= EXERCISE DETAILS =
Beginning with the line that includes "R103: 1.2k (5V, IC101/in-) -> 1.2k (5V, SIG7)", return every remaining line of the material exactly as it reads, but not the pictures.
________
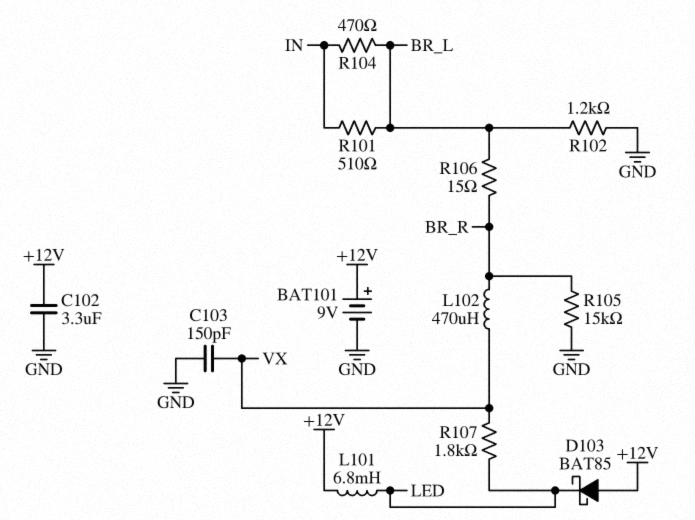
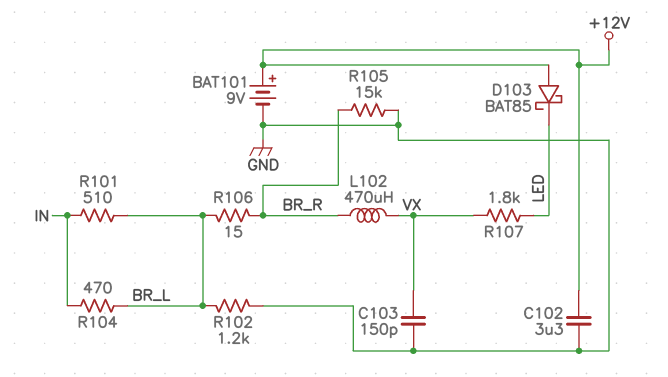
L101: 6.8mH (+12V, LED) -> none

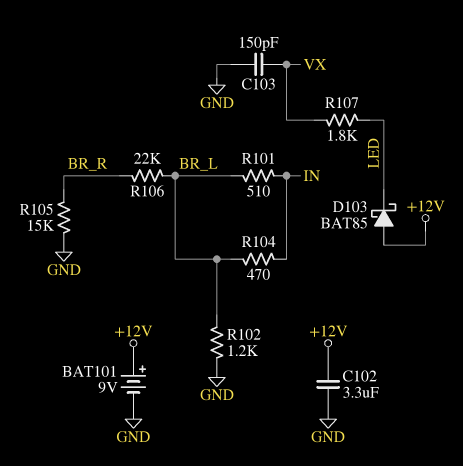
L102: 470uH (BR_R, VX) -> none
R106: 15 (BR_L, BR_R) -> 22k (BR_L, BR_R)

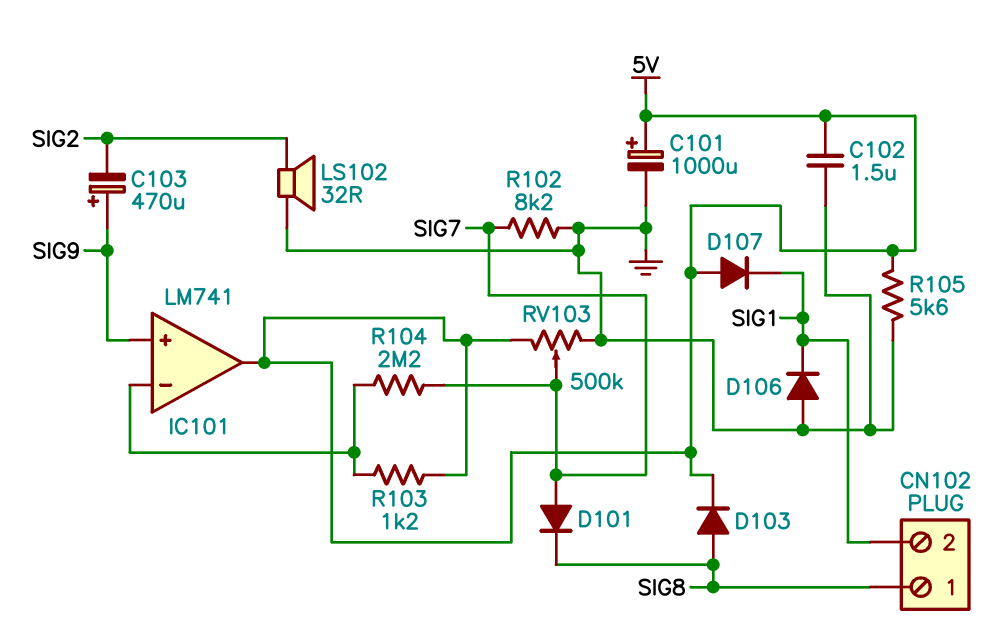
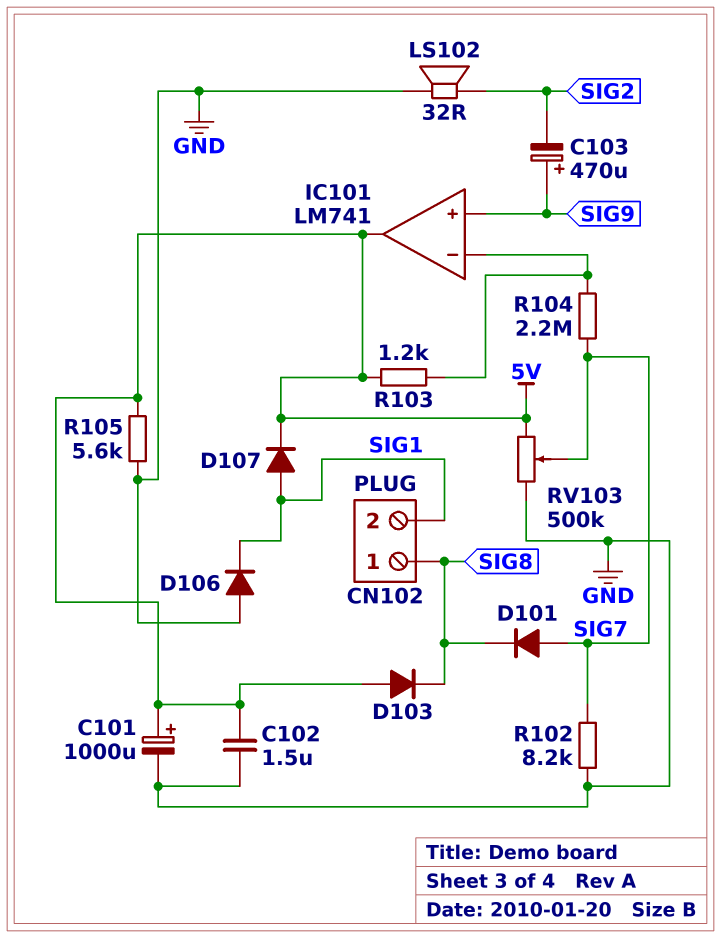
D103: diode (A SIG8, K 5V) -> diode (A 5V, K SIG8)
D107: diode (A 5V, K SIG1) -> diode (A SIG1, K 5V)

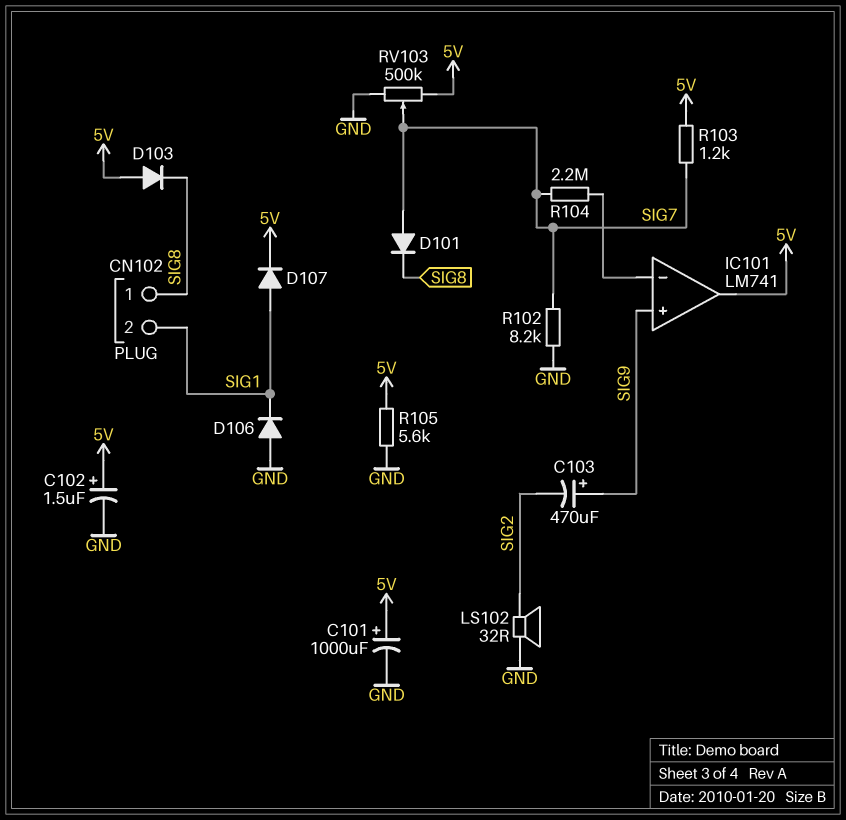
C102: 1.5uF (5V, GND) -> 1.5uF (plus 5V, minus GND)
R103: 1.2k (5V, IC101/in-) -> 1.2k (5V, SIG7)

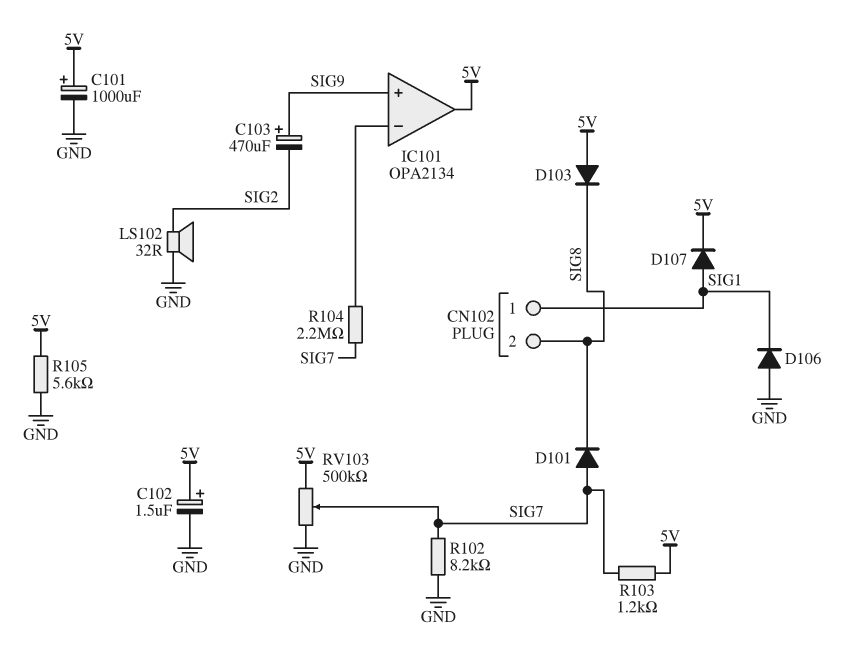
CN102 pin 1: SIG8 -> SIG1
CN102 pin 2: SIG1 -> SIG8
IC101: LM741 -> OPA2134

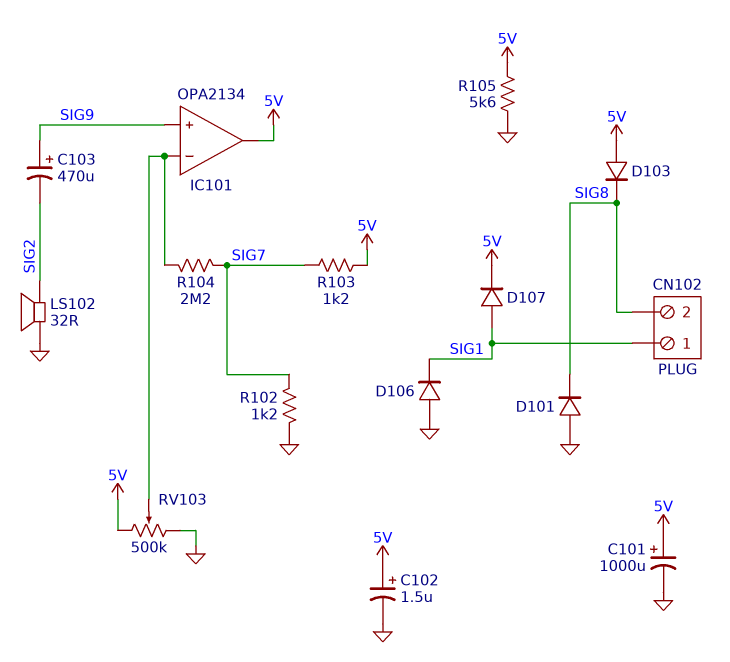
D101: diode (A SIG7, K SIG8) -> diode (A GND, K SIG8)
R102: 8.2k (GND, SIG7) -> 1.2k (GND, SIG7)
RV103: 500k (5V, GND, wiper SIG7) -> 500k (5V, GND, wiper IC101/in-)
________
= TASK SOLUTION =
R103: 1.2k (5V, IC101/in-) -> 1.2k (5V, SIG7)

CN102 pin 1: SIG8 -> SIG1
CN102 pin 2: SIG1 -> SIG8
IC101: LM741 -> OPA2134

D101: diode (A SIG7, K SIG8) -> diode (A GND, K SIG8)
R102: 8.2k (GND, SIG7) -> 1.2k (GND, SIG7)
RV103: 500k (5V, GND, wiper SIG7) -> 500k (5V, GND, wiper IC101/in-)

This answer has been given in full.